=== Problem ===
The entries below should be set down again exactly, with every picture left out.

=== Provided records ===
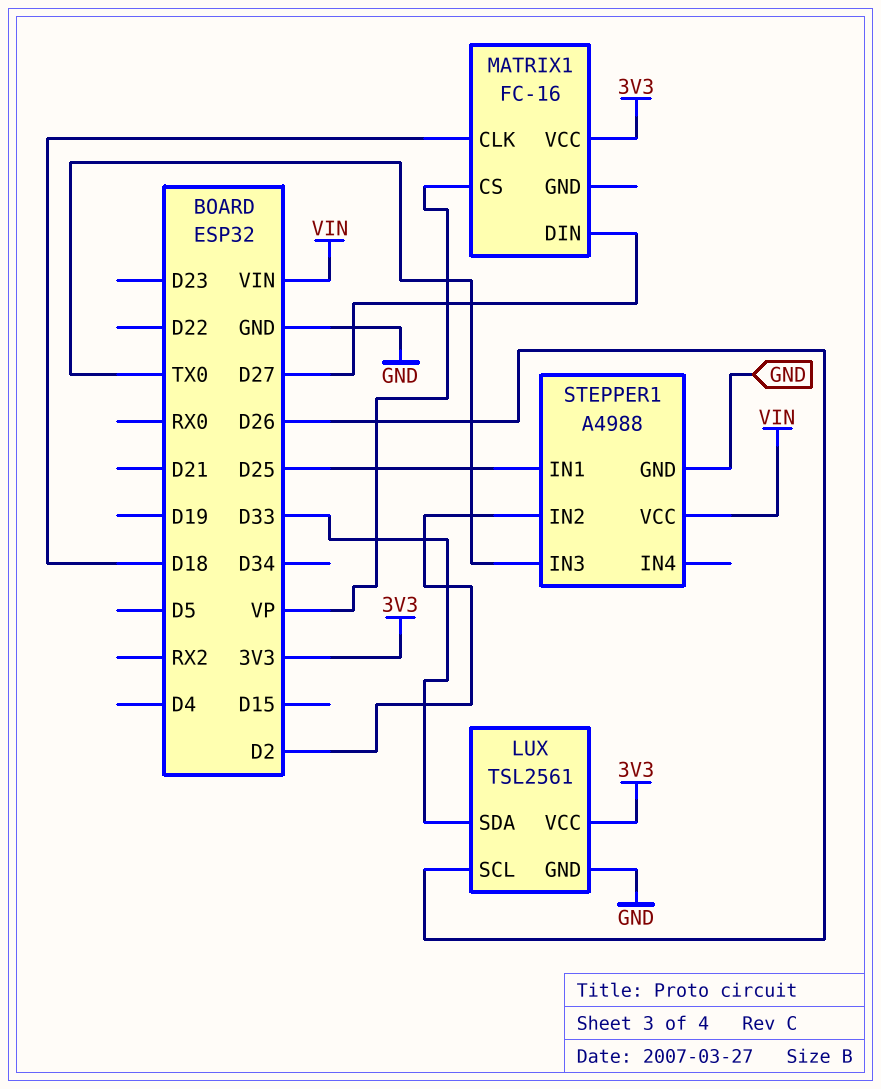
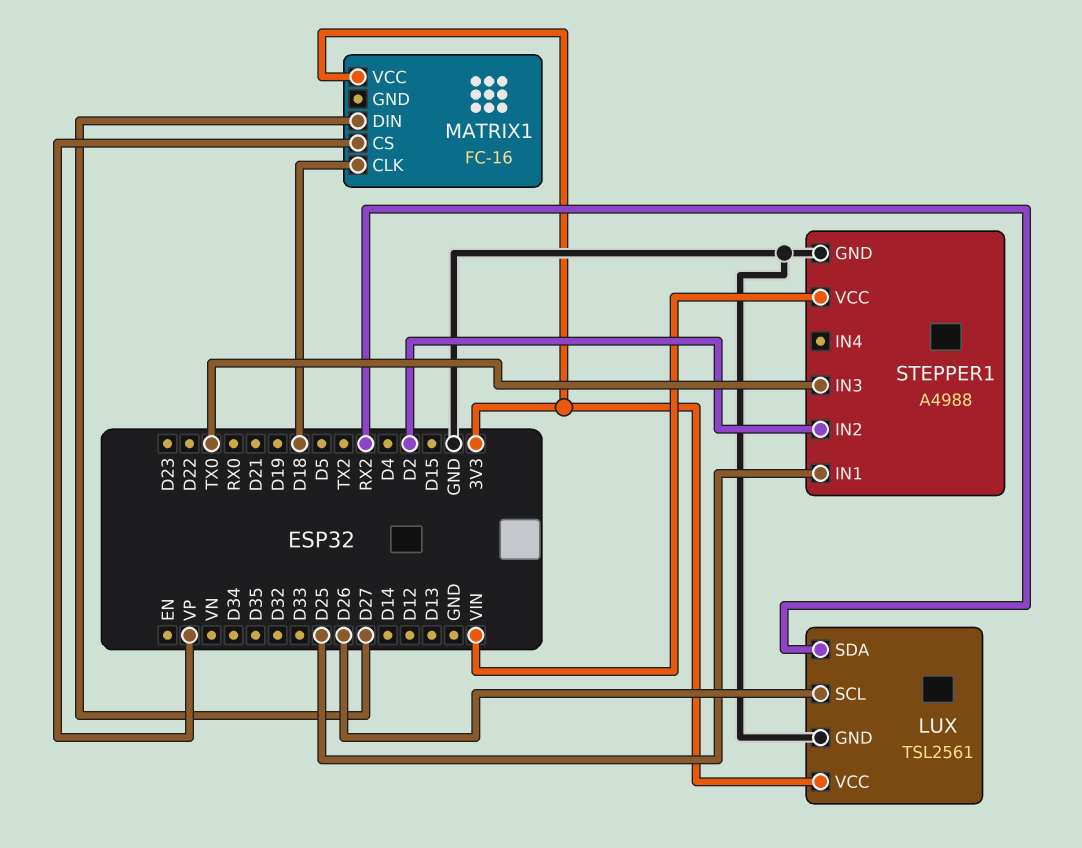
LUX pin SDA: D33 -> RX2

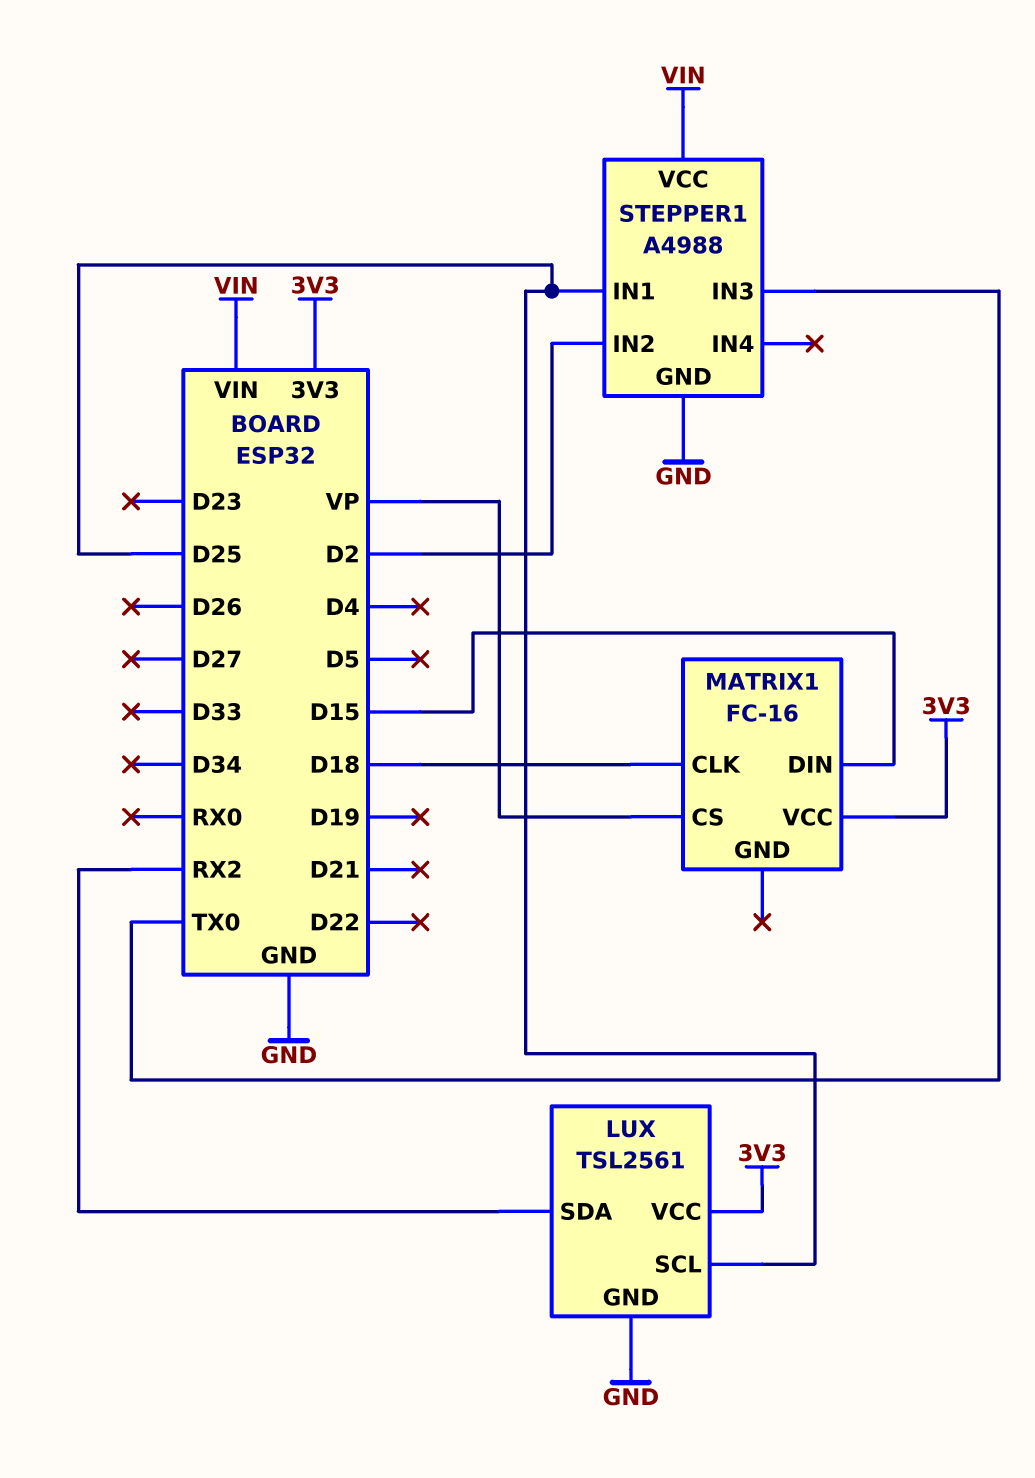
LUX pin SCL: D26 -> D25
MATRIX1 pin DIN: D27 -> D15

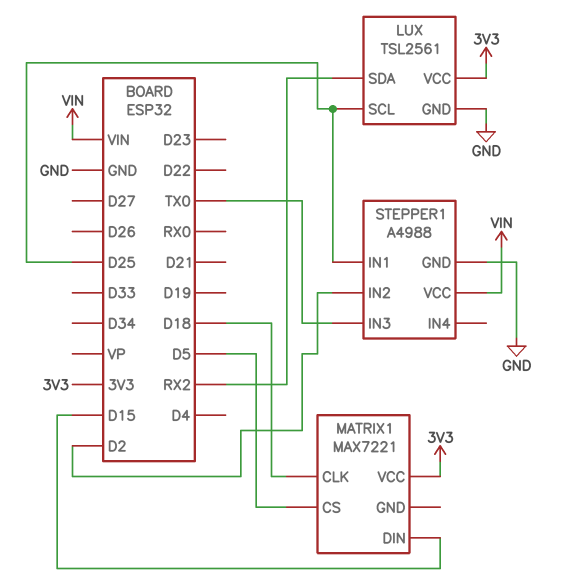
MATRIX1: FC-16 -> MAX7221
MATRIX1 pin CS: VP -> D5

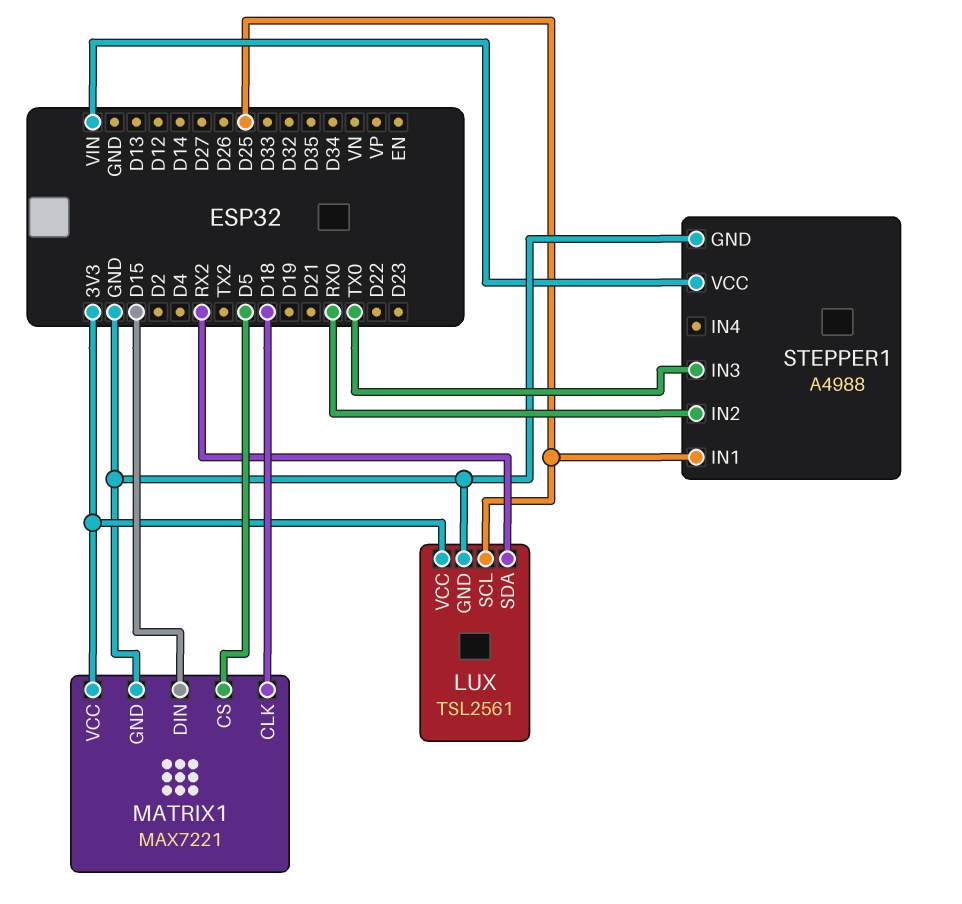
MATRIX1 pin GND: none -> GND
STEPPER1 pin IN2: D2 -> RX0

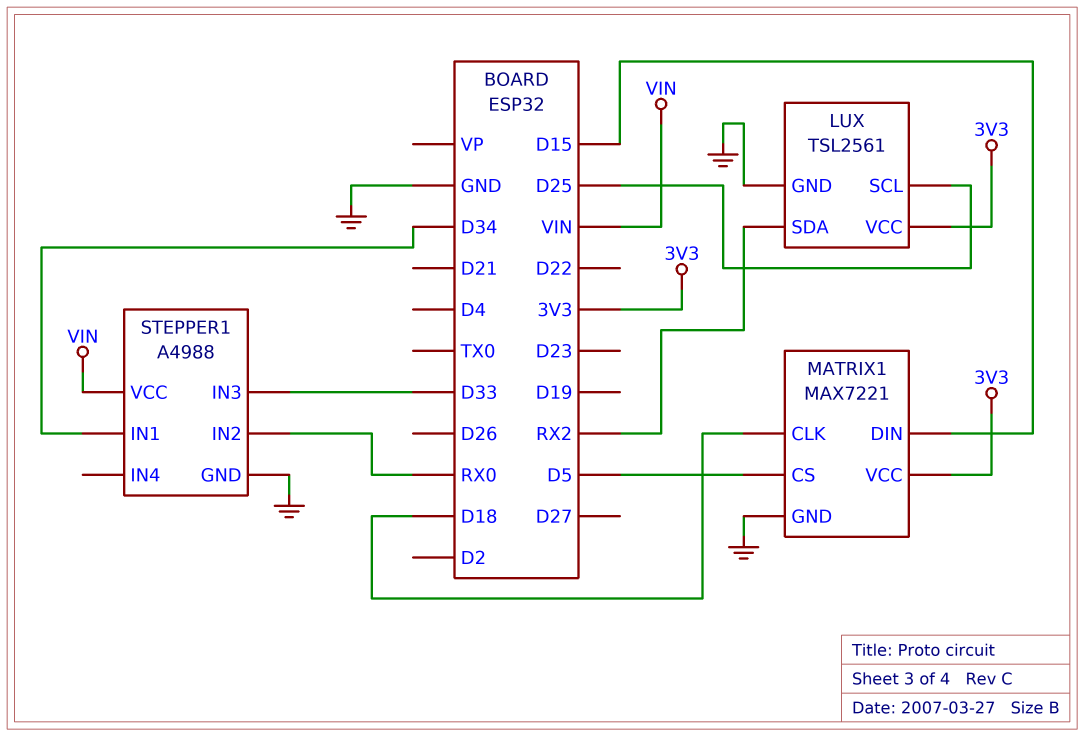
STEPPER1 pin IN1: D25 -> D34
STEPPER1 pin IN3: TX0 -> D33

=== Solution ===
LUX pin SDA: D33 -> RX2

LUX pin SCL: D26 -> D25
MATRIX1 pin DIN: D27 -> D15

MATRIX1: FC-16 -> MAX7221
MATRIX1 pin CS: VP -> D5

MATRIX1 pin GND: none -> GND
STEPPER1 pin IN2: D2 -> RX0

STEPPER1 pin IN1: D25 -> D34
STEPPER1 pin IN3: TX0 -> D33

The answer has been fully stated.